Dataset records start

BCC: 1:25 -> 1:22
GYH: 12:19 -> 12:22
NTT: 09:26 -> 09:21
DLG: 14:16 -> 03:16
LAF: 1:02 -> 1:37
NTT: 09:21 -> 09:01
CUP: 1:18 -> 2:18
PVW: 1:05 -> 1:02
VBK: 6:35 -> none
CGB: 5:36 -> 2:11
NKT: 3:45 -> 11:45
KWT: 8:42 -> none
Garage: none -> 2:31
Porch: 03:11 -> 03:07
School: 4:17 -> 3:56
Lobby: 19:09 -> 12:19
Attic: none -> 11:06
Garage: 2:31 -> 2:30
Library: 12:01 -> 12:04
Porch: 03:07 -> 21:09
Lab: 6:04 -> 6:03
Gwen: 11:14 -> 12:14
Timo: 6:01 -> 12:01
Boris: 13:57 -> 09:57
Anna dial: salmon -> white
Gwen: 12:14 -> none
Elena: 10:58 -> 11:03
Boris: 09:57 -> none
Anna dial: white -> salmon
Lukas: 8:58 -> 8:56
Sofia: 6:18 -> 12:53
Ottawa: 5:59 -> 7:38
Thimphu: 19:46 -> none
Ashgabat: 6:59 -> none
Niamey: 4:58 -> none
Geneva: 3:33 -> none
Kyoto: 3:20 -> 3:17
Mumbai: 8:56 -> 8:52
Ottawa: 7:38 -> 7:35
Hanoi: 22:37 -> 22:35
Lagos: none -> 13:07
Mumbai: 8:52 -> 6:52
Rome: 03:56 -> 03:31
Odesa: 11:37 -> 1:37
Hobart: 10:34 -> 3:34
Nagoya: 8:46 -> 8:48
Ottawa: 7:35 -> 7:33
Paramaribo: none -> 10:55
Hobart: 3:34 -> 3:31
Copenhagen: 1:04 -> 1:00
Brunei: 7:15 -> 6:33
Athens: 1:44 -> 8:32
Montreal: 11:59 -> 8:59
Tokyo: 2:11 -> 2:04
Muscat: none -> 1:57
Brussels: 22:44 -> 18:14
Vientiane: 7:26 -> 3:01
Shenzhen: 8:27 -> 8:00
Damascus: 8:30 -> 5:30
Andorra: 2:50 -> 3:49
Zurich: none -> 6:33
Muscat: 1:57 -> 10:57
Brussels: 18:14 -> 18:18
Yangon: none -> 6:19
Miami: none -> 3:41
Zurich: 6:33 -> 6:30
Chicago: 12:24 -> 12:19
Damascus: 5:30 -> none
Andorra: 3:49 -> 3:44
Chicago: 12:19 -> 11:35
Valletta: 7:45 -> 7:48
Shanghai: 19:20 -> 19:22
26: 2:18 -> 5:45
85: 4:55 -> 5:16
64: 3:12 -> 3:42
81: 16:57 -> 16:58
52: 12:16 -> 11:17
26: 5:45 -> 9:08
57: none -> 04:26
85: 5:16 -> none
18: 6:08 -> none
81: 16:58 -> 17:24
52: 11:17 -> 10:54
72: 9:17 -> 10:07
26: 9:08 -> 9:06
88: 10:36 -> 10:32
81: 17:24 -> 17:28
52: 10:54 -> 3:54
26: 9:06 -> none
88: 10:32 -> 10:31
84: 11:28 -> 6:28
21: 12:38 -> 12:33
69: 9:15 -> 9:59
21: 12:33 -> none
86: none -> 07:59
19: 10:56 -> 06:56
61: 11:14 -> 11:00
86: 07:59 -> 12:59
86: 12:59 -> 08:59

Dataset records end

• _Work to be completed_
Copy every line of the records above verbatim, from the first line to the last.

• _Final answer_
BCC: 1:25 -> 1:22
GYH: 12:19 -> 12:22
NTT: 09:26 -> 09:21
DLG: 14:16 -> 03:16
LAF: 1:02 -> 1:37
NTT: 09:21 -> 09:01
CUP: 1:18 -> 2:18
PVW: 1:05 -> 1:02
VBK: 6:35 -> none
CGB: 5:36 -> 2:11
NKT: 3:45 -> 11:45
KWT: 8:42 -> none
Garage: none -> 2:31
Porch: 03:11 -> 03:07
School: 4:17 -> 3:56
Lobby: 19:09 -> 12:19
Attic: none -> 11:06
Garage: 2:31 -> 2:30
Library: 12:01 -> 12:04
Porch: 03:07 -> 21:09
Lab: 6:04 -> 6:03
Gwen: 11:14 -> 12:14
Timo: 6:01 -> 12:01
Boris: 13:57 -> 09:57
Anna dial: salmon -> white
Gwen: 12:14 -> none
Elena: 10:58 -> 11:03
Boris: 09:57 -> none
Anna dial: white -> salmon
Lukas: 8:58 -> 8:56
Sofia: 6:18 -> 12:53
Ottawa: 5:59 -> 7:38
Thimphu: 19:46 -> none
Ashgabat: 6:59 -> none
Niamey: 4:58 -> none
Geneva: 3:33 -> none
Kyoto: 3:20 -> 3:17
Mumbai: 8:56 -> 8:52
Ottawa: 7:38 -> 7:35
Hanoi: 22:37 -> 22:35
Lagos: none -> 13:07
Mumbai: 8:52 -> 6:52
Rome: 03:56 -> 03:31
Odesa: 11:37 -> 1:37
Hobart: 10:34 -> 3:34
Nagoya: 8:46 -> 8:48
Ottawa: 7:35 -> 7:33
Paramaribo: none -> 10:55
Hobart: 3:34 -> 3:31
Copenhagen: 1:04 -> 1:00
Brunei: 7:15 -> 6:33
Athens: 1:44 -> 8:32
Montreal: 11:59 -> 8:59
Tokyo: 2:11 -> 2:04
Muscat: none -> 1:57
Brussels: 22:44 -> 18:14
Vientiane: 7:26 -> 3:01
Shenzhen: 8:27 -> 8:00
Damascus: 8:30 -> 5:30
Andorra: 2:50 -> 3:49
Zurich: none -> 6:33
Muscat: 1:57 -> 10:57
Brussels: 18:14 -> 18:18
Yangon: none -> 6:19
Miami: none -> 3:41
Zurich: 6:33 -> 6:30
Chicago: 12:24 -> 12:19
Damascus: 5:30 -> none
Andorra: 3:49 -> 3:44
Chicago: 12:19 -> 11:35
Valletta: 7:45 -> 7:48
Shanghai: 19:20 -> 19:22
26: 2:18 -> 5:45
85: 4:55 -> 5:16
64: 3:12 -> 3:42
81: 16:57 -> 16:58
52: 12:16 -> 11:17
26: 5:45 -> 9:08
57: none -> 04:26
85: 5:16 -> none
18: 6:08 -> none
81: 16:58 -> 17:24
52: 11:17 -> 10:54
72: 9:17 -> 10:07
26: 9:08 -> 9:06
88: 10:36 -> 10:32
81: 17:24 -> 17:28
52: 10:54 -> 3:54
26: 9:06 -> none
88: 10:32 -> 10:31
84: 11:28 -> 6:28
21: 12:38 -> 12:33
69: 9:15 -> 9:59
21: 12:33 -> none
86: none -> 07:59
19: 10:56 -> 06:56
61: 11:14 -> 11:00
86: 07:59 -> 12:59
86: 12:59 -> 08:59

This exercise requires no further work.